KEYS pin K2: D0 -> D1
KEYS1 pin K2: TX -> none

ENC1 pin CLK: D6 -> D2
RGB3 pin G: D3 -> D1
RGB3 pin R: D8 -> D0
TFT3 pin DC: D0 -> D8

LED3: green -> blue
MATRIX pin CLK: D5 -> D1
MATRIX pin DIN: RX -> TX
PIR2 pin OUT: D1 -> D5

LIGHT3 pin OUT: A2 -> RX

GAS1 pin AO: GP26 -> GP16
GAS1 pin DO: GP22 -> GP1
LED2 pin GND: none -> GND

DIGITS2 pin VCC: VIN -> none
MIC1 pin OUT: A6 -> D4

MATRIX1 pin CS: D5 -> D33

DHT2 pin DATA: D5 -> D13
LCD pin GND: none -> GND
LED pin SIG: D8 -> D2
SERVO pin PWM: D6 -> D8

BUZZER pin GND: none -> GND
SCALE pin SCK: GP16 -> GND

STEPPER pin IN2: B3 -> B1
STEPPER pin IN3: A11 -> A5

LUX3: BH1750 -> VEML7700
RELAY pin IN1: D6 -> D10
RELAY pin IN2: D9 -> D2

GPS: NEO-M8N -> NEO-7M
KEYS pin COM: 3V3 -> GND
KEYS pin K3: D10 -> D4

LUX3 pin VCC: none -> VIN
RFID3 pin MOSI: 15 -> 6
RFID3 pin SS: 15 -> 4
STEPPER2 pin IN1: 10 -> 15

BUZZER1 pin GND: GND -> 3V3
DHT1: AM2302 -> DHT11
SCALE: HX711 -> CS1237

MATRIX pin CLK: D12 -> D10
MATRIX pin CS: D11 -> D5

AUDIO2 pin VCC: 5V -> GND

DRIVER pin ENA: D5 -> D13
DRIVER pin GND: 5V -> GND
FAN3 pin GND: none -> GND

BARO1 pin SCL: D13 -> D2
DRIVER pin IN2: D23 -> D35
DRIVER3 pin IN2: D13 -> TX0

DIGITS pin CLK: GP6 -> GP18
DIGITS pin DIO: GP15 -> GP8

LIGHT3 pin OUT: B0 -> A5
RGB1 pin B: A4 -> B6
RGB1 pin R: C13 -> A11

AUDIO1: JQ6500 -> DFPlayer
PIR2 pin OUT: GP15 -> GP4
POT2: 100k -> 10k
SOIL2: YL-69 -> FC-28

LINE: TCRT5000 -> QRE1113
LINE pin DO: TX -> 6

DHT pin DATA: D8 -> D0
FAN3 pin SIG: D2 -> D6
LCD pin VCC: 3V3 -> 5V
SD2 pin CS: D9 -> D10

WHAT THE EXERCISE ASKS:
The answer must be the line containing "LINE: TCRT5000 -> QRE1113" and every line after it to the end of the data, each set down exactly.

TASK RESULT:
LINE: TCRT5000 -> QRE1113
LINE pin DO: TX -> 6

DHT pin DATA: D8 -> D0
FAN3 pin SIG: D2 -> D6
LCD pin VCC: 3V3 -> 5V
SD2 pin CS: D9 -> D10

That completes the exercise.